__Supplied data__

*** Block opens ***

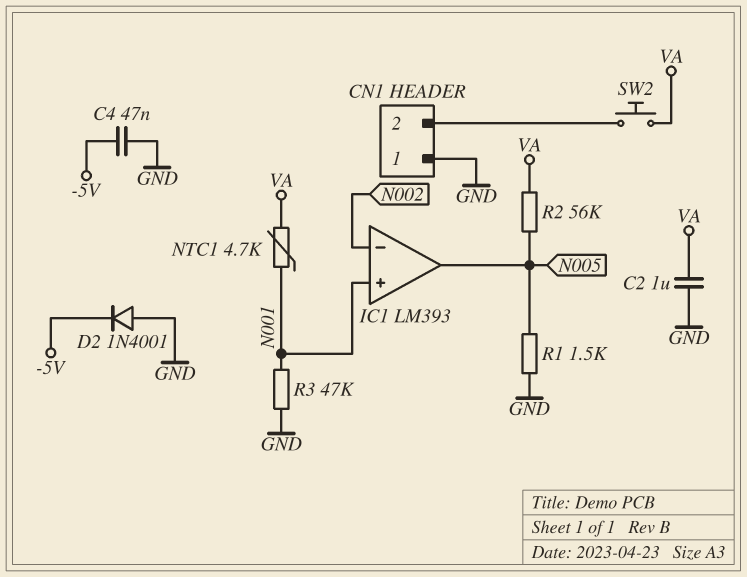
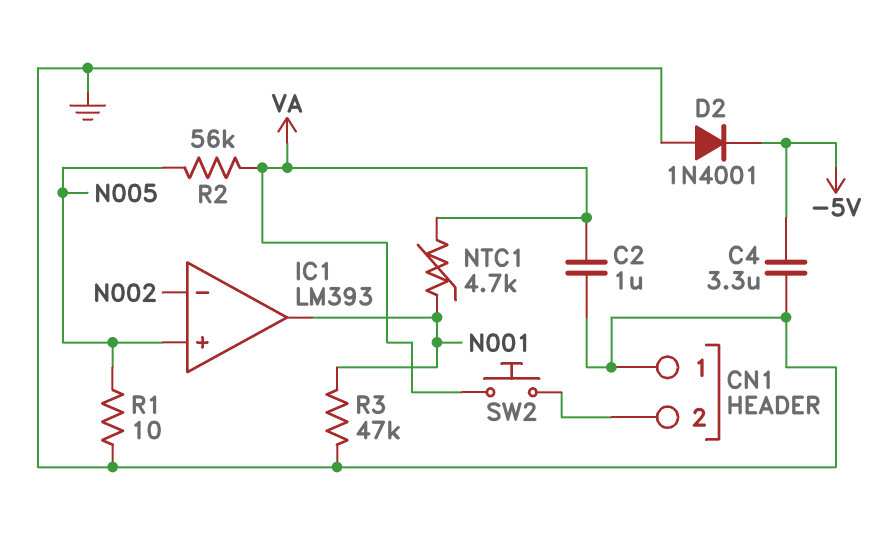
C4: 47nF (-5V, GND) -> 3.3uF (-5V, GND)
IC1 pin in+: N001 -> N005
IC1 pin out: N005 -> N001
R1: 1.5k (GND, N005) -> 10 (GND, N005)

*** Block closes ***
*** Block opens ***

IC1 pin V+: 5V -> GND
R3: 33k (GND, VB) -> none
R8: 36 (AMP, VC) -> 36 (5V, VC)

*** Block closes ***
*** Block opens ***

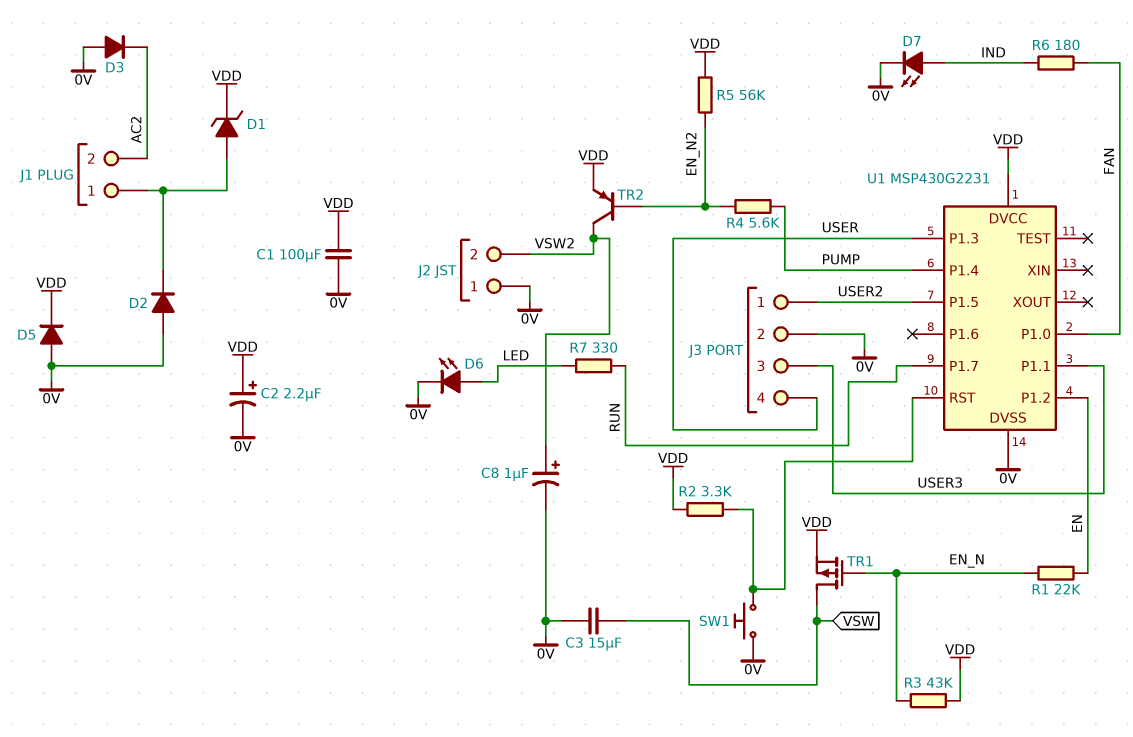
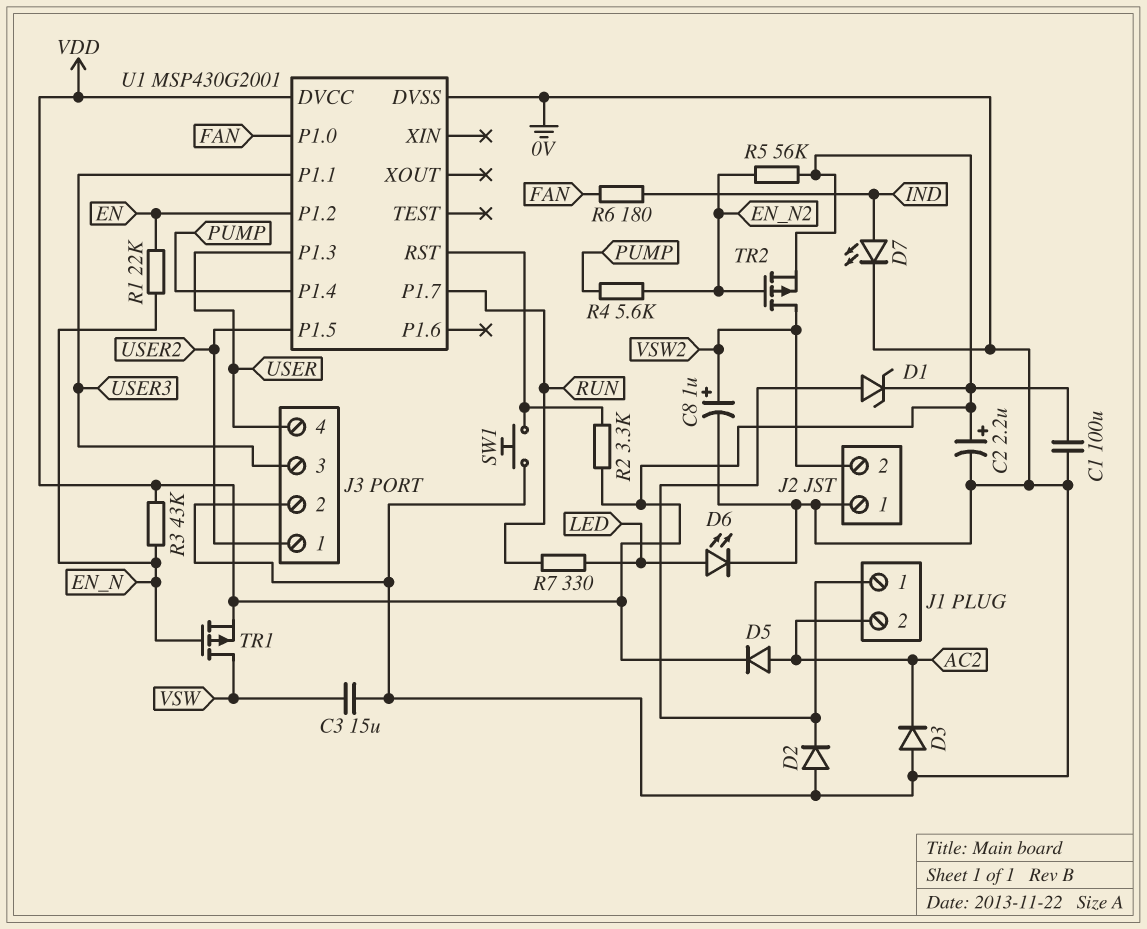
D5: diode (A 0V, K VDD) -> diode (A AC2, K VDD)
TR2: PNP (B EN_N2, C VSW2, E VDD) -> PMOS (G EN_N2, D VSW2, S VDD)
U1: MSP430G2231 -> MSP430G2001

*** Block closes ***

__What you will do__
Of all the entries above, output exactly the lines between the one holding "C4: 47nF (-5V, GND) -> 3.3uF (-5V, GND)" and the one holding "R1: 1.5k (GND, N005) -> 10 (GND, N005)", inclusive.

__Your solution__
C4: 47nF (-5V, GND) -> 3.3uF (-5V, GND)
IC1 pin in+: N001 -> N005
IC1 pin out: N005 -> N001
R1: 1.5k (GND, N005) -> 10 (GND, N005)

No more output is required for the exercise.